» **WHAT THE EXERCISE ASKS**: The lines to copy run from the one containing "HALL pin OUT: D13 -> D4" to the very end of the records; give them exactly, and only them, without pictures.

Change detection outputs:
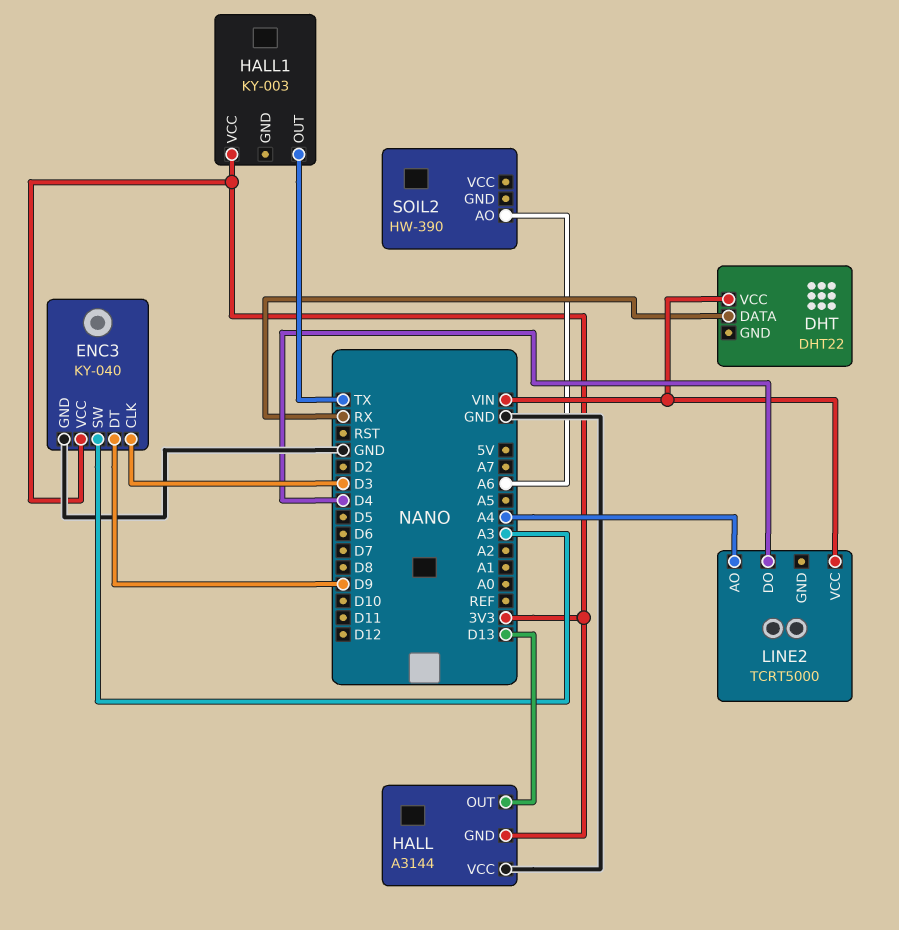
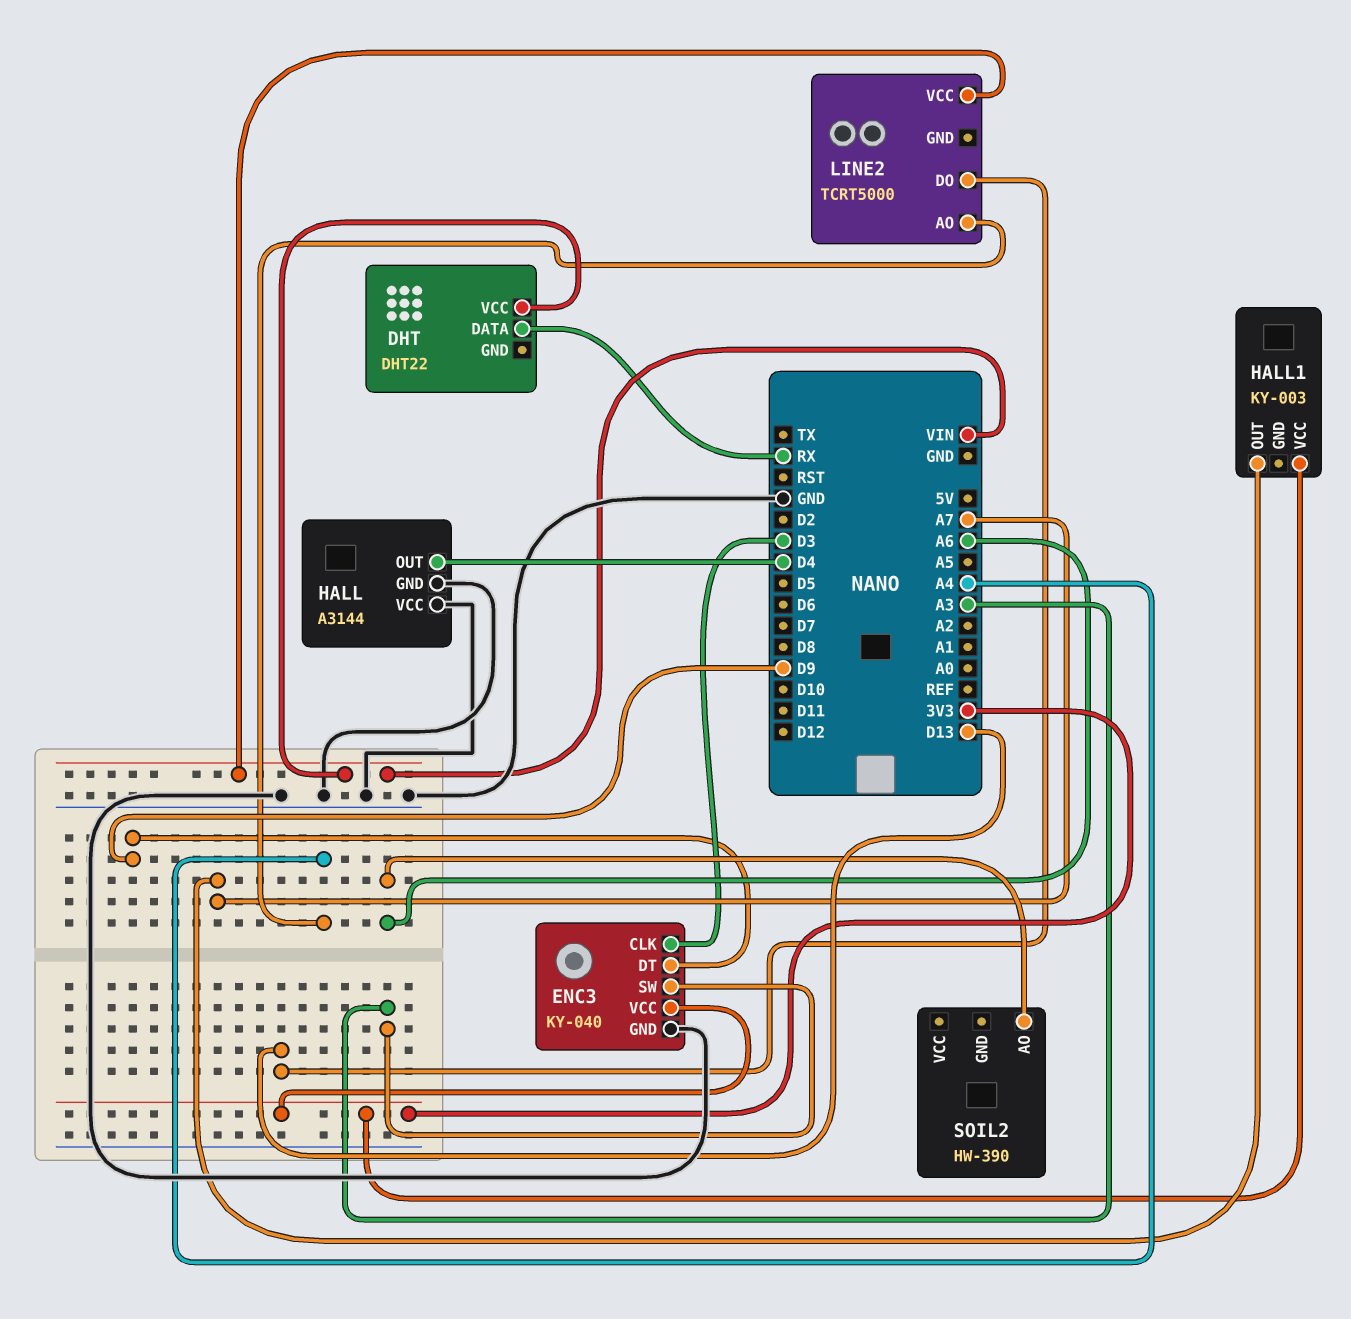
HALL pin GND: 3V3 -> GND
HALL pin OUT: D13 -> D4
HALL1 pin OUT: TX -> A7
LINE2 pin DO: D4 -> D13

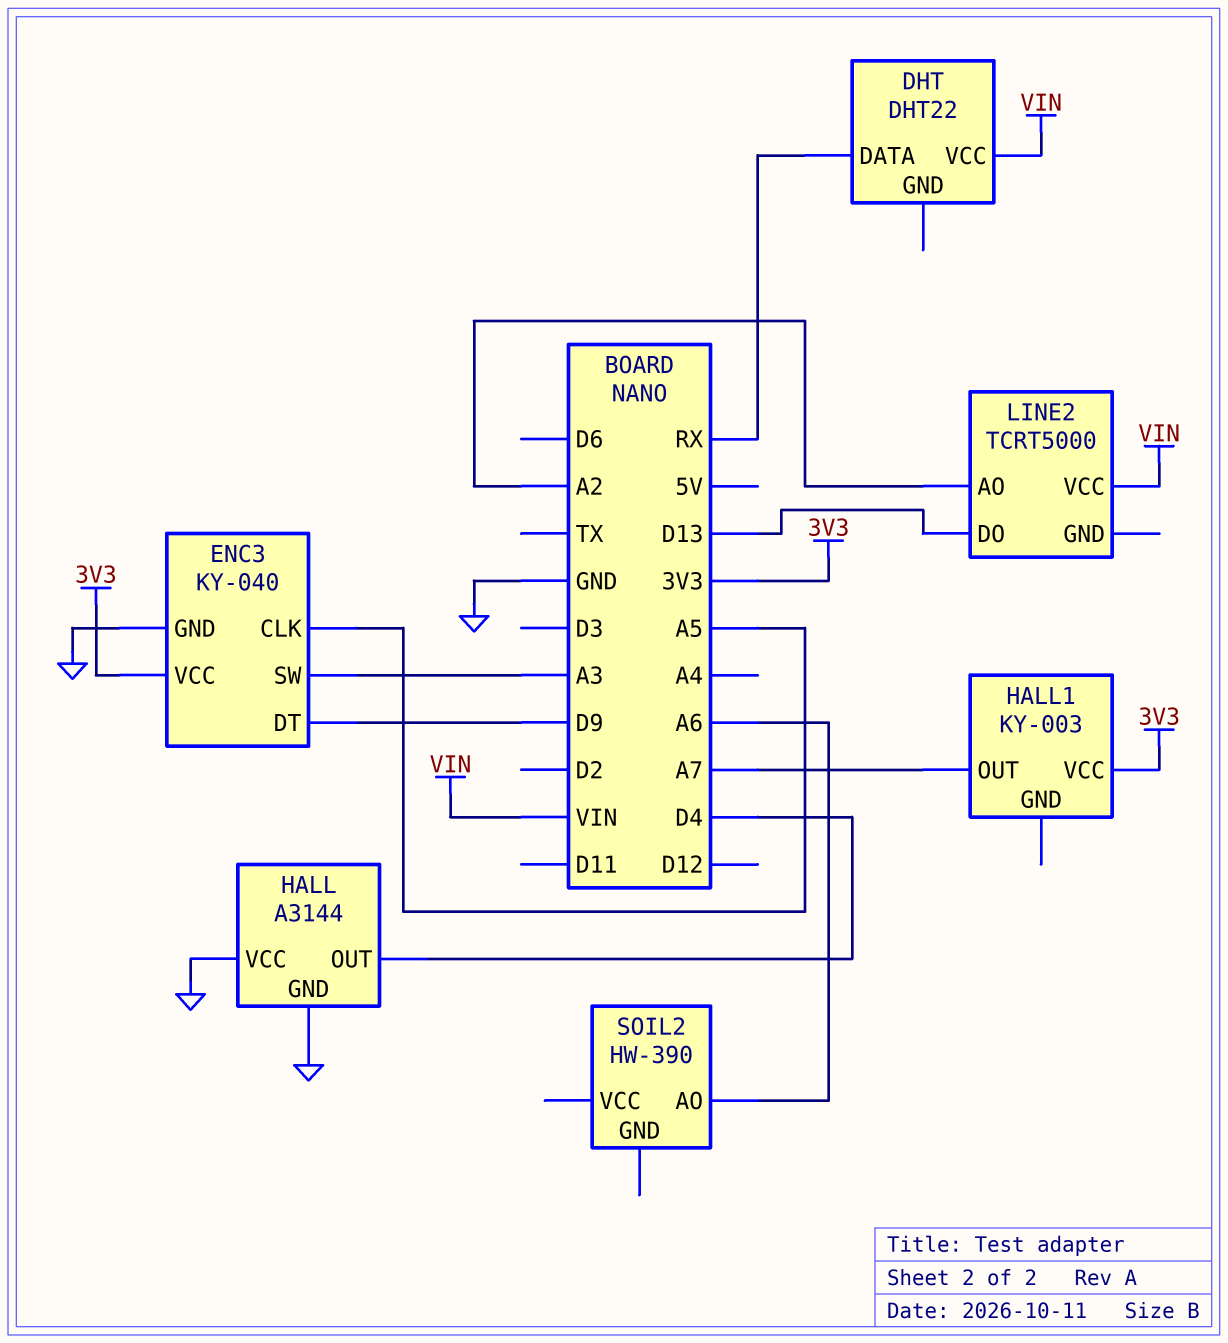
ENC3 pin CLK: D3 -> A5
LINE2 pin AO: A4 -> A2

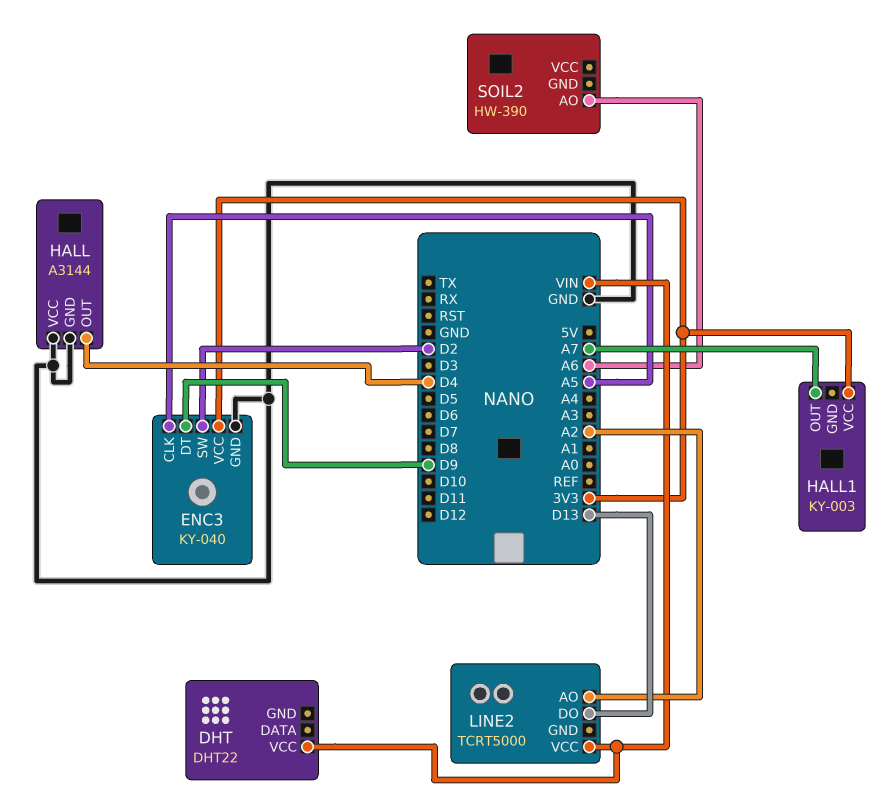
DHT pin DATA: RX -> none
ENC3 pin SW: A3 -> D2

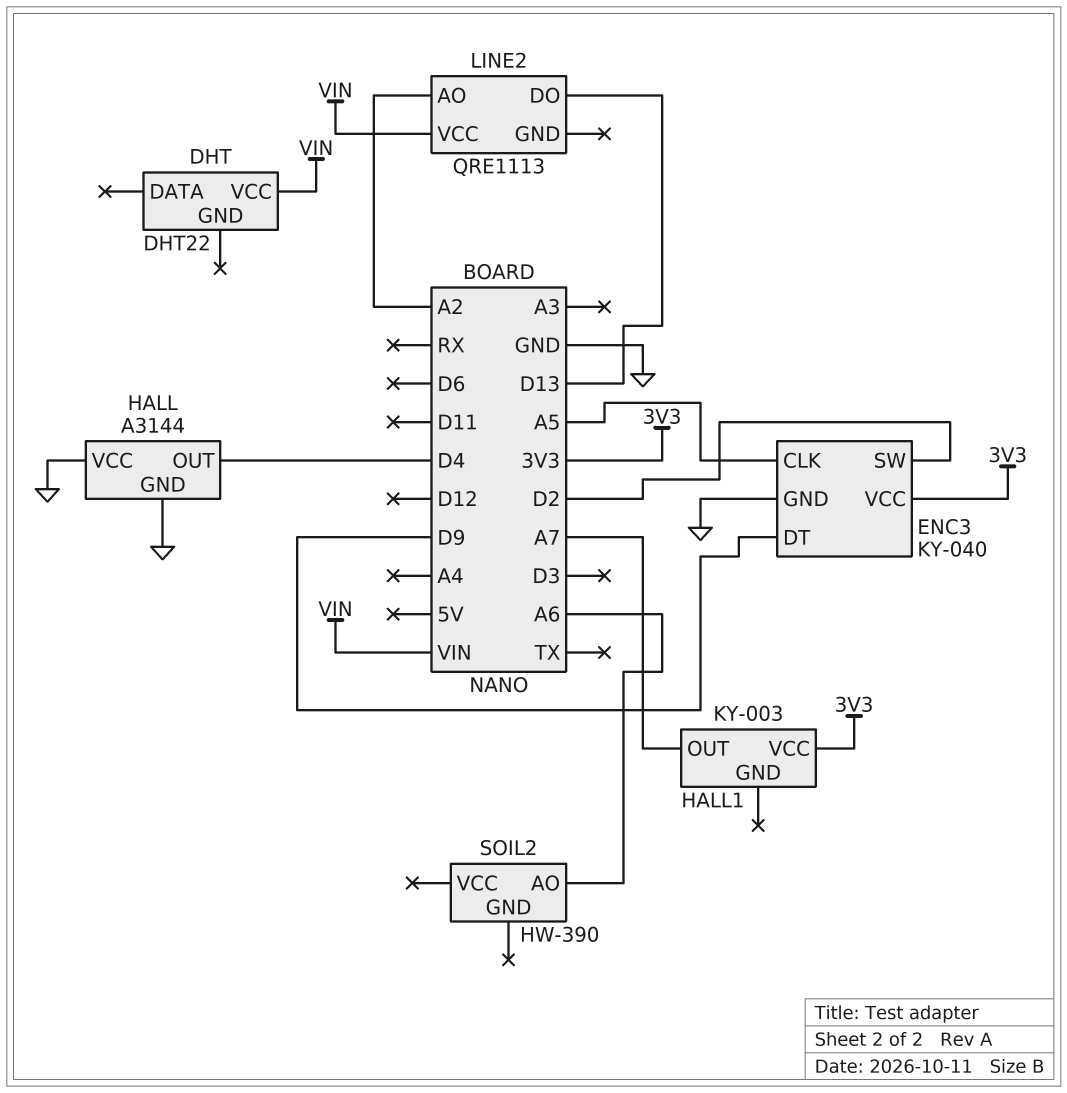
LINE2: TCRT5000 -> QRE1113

» **REPLY**:
HALL pin OUT: D13 -> D4
HALL1 pin OUT: TX -> A7
LINE2 pin DO: D4 -> D13

ENC3 pin CLK: D3 -> A5
LINE2 pin AO: A4 -> A2

DHT pin DATA: RX -> none
ENC3 pin SW: A3 -> D2

LINE2: TCRT5000 -> QRE1113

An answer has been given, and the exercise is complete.